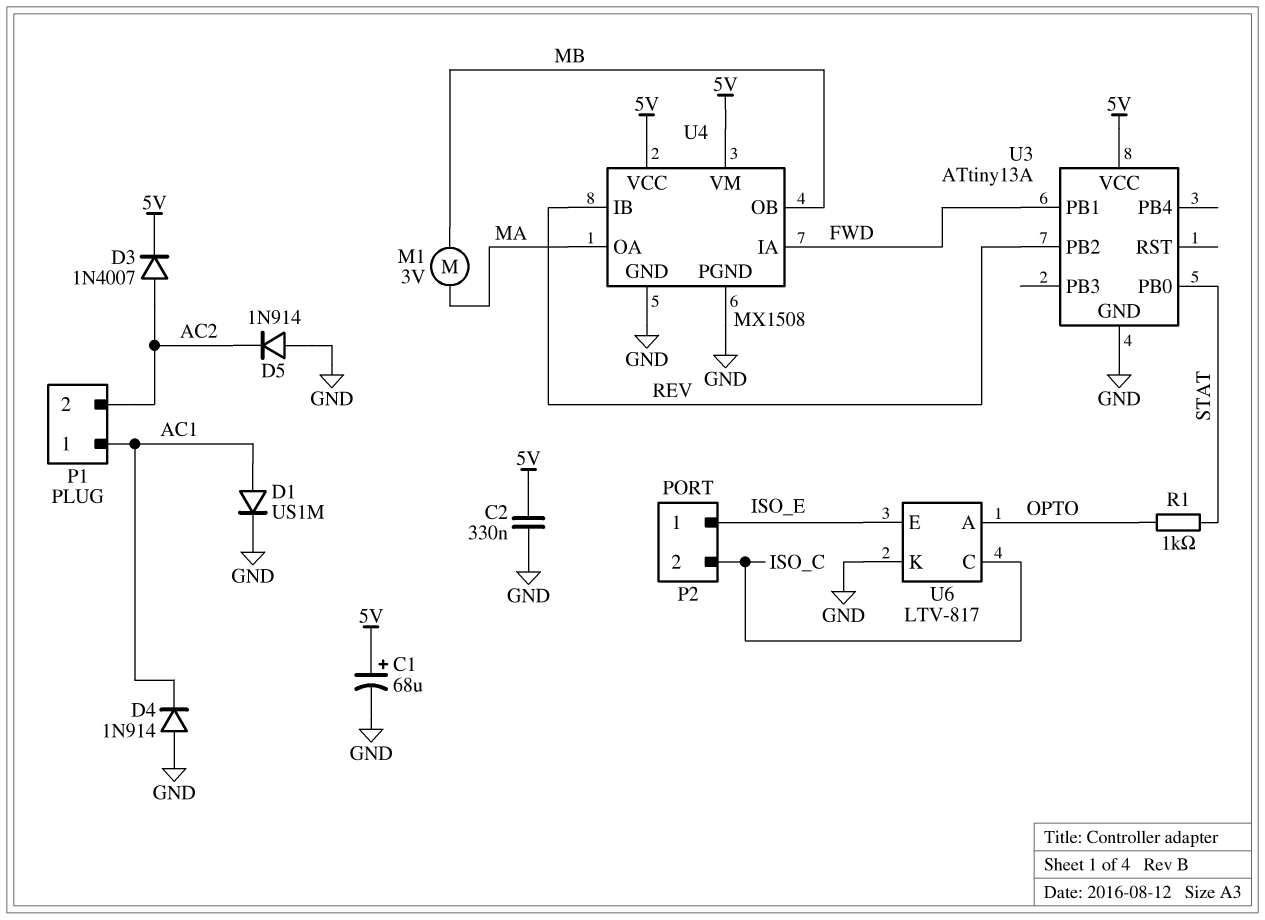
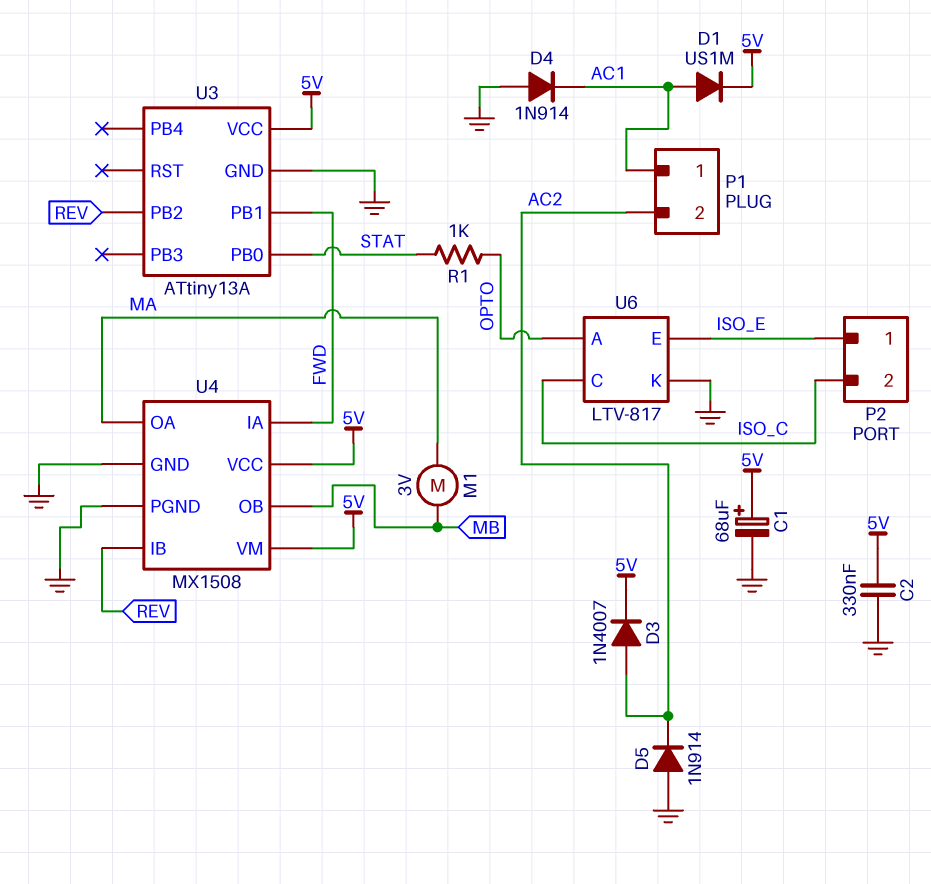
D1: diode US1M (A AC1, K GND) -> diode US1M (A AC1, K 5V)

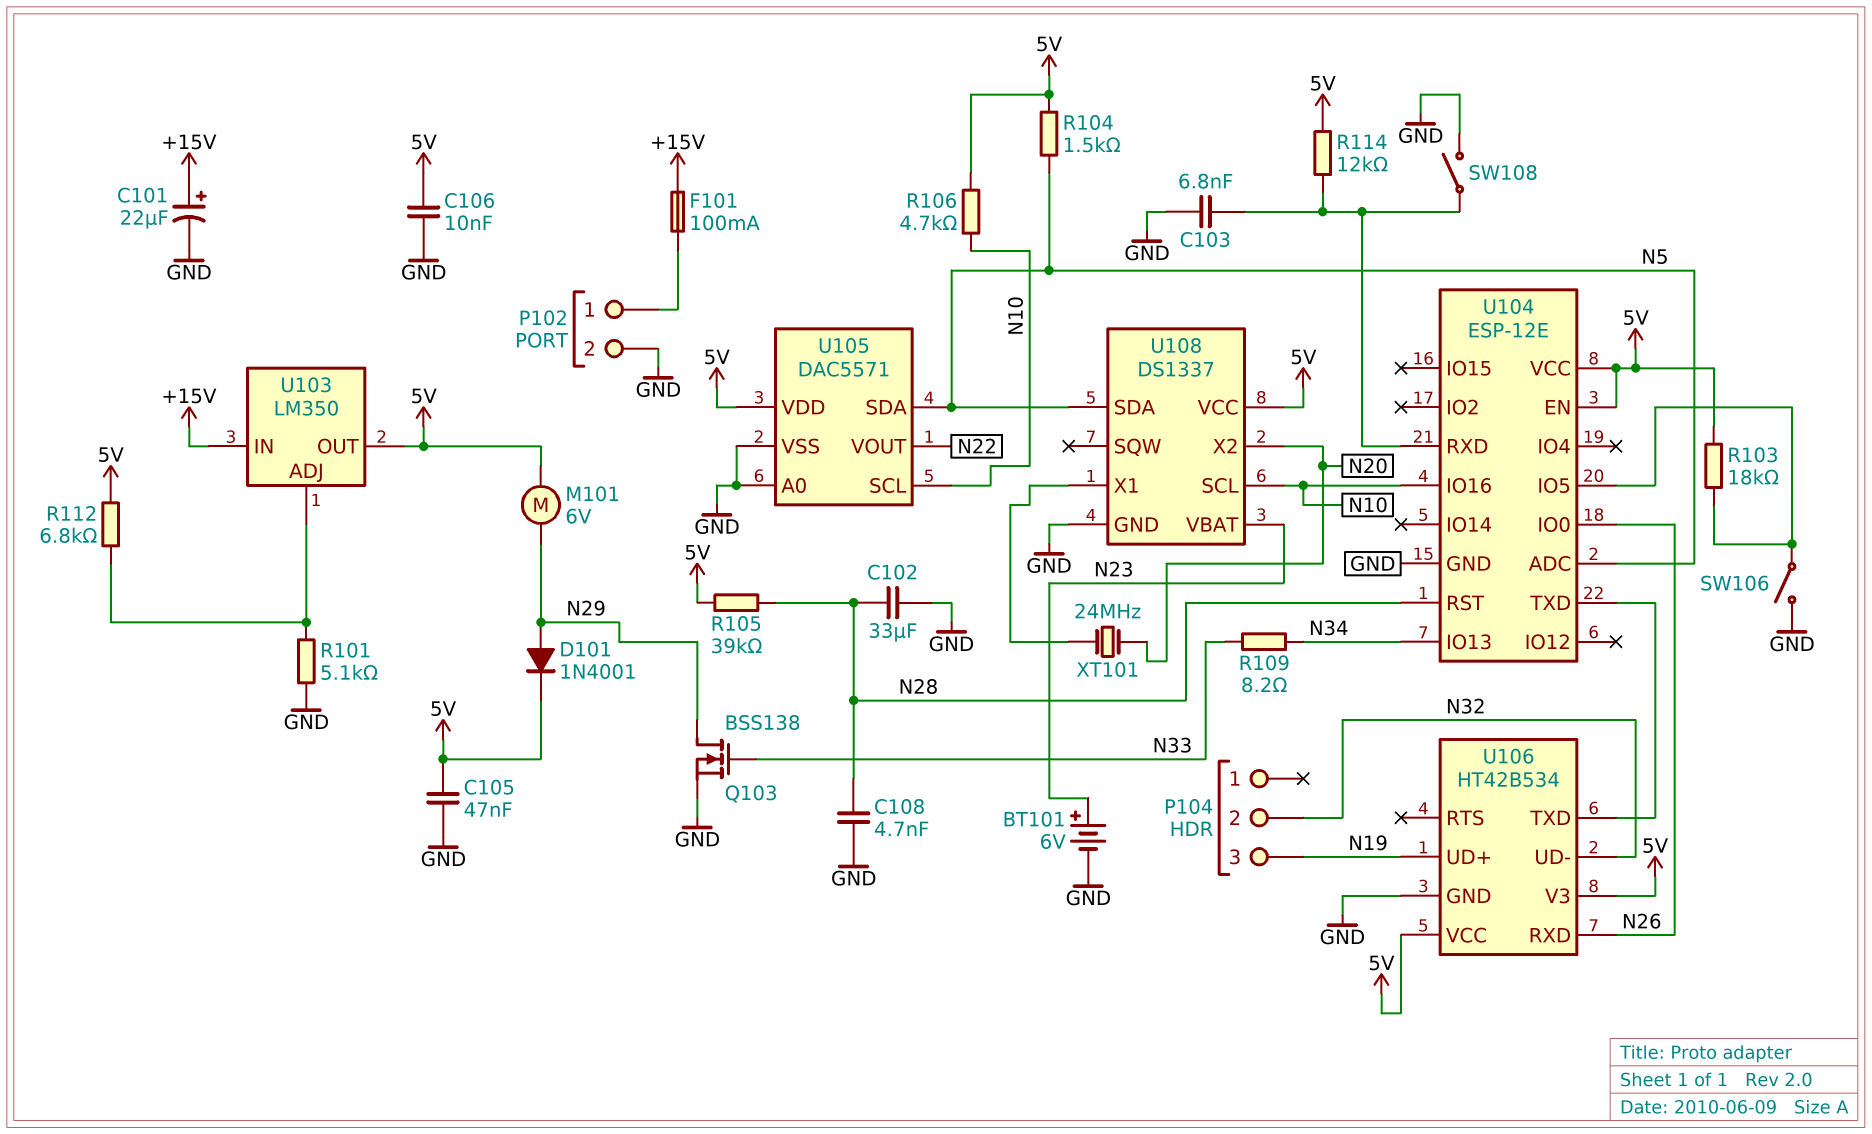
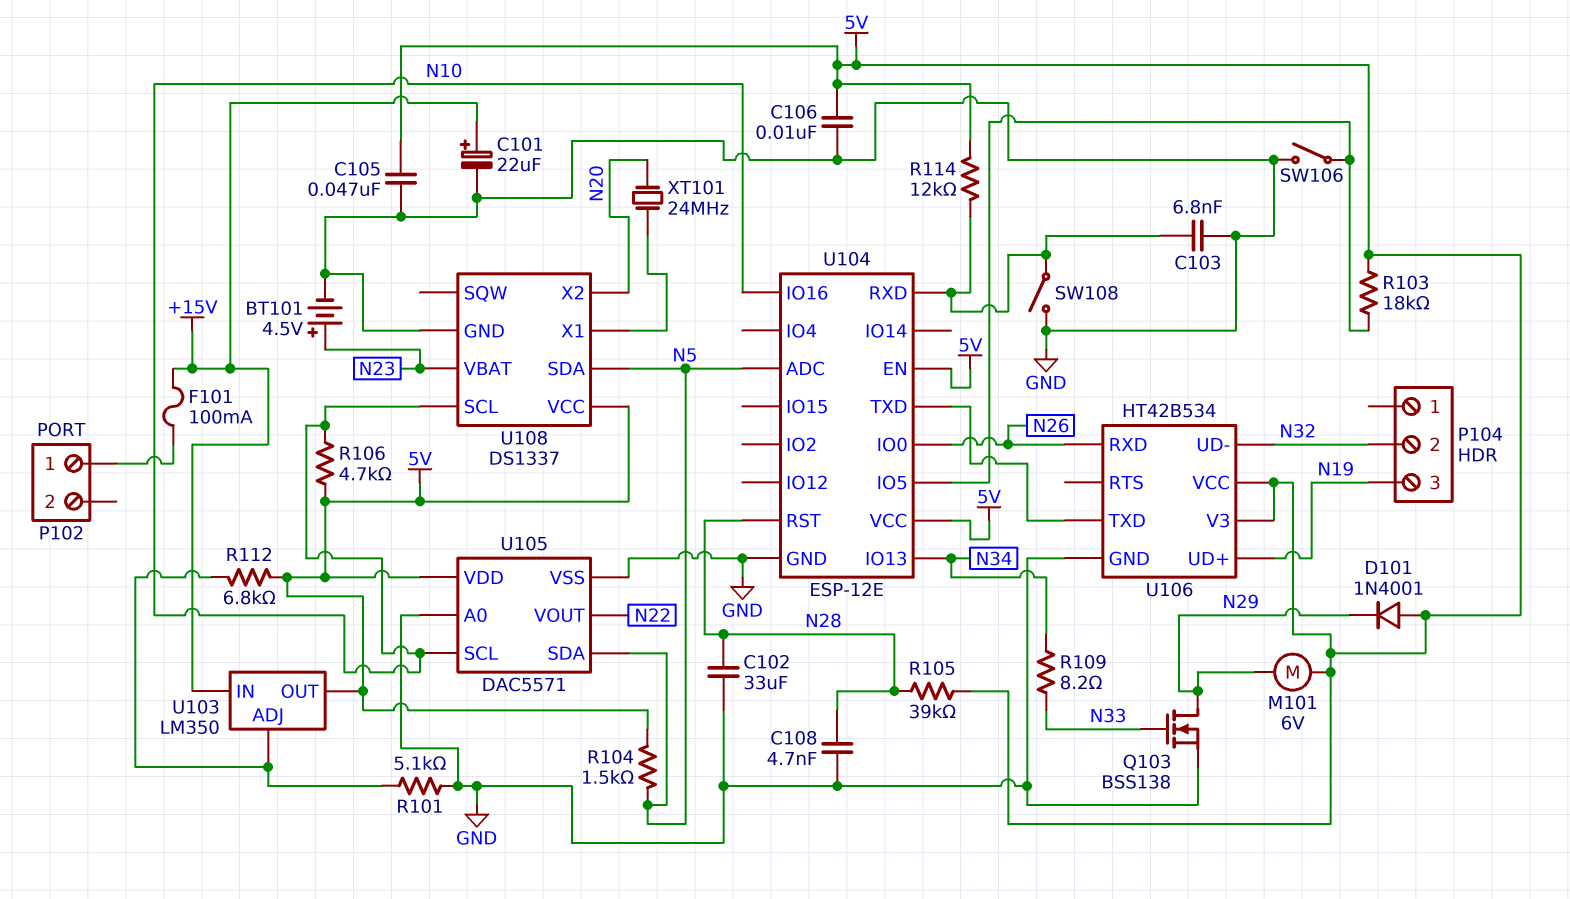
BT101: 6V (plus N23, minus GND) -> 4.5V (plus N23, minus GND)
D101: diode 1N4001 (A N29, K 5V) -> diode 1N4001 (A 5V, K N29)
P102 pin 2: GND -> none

____________

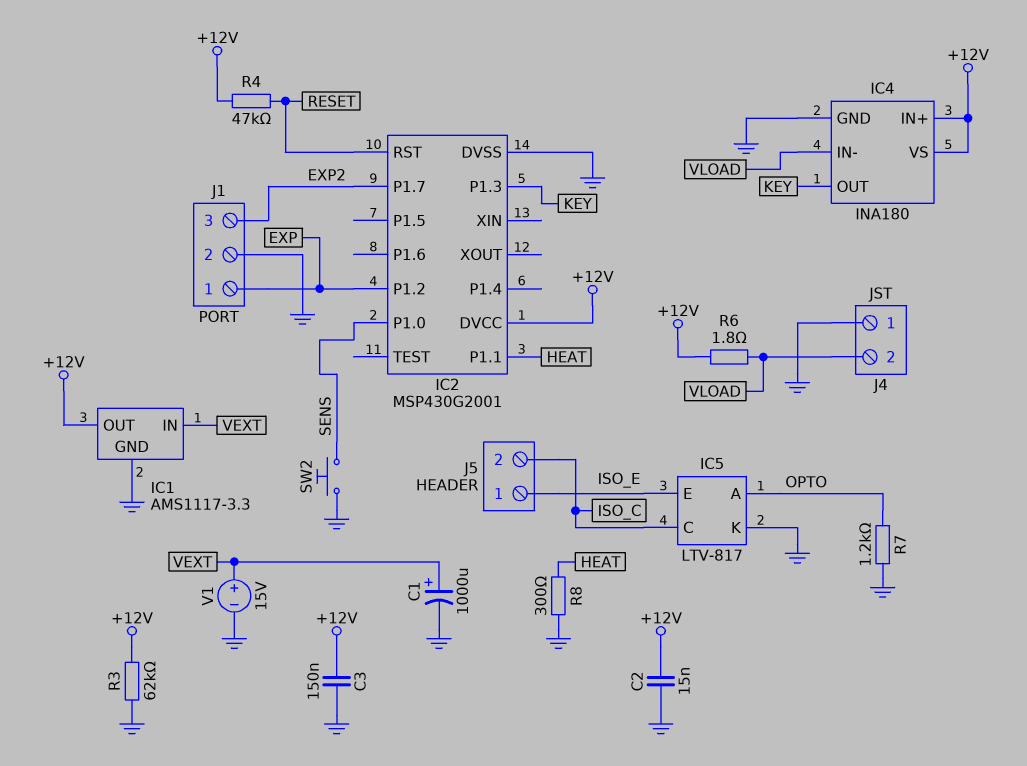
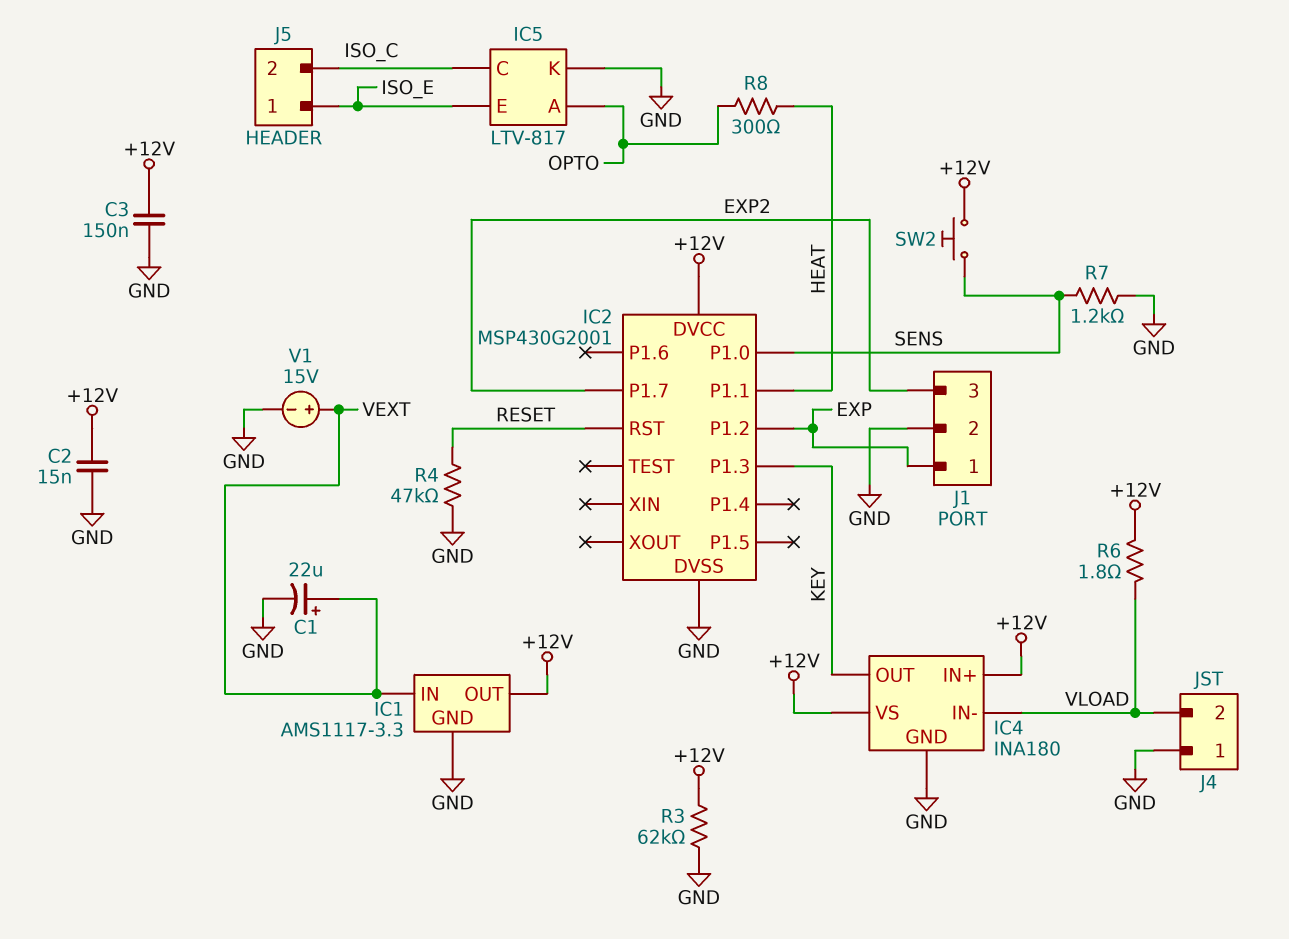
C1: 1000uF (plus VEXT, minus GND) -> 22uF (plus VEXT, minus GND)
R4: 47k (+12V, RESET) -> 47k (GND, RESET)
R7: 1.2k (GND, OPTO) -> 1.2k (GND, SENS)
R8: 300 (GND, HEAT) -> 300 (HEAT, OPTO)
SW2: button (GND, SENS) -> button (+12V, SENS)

____________

▶ Exercise:
From the records above, give again exactly the lines running from the line with "BT101: 6V (plus" to the line with "P102 pin 2: GND -> none", inclusive.

▶ Response to the task:
BT101: 6V (plus N23, minus GND) -> 4.5V (plus N23, minus GND)
D101: diode 1N4001 (A N29, K 5V) -> diode 1N4001 (A 5V, K N29)
P102 pin 2: GND -> none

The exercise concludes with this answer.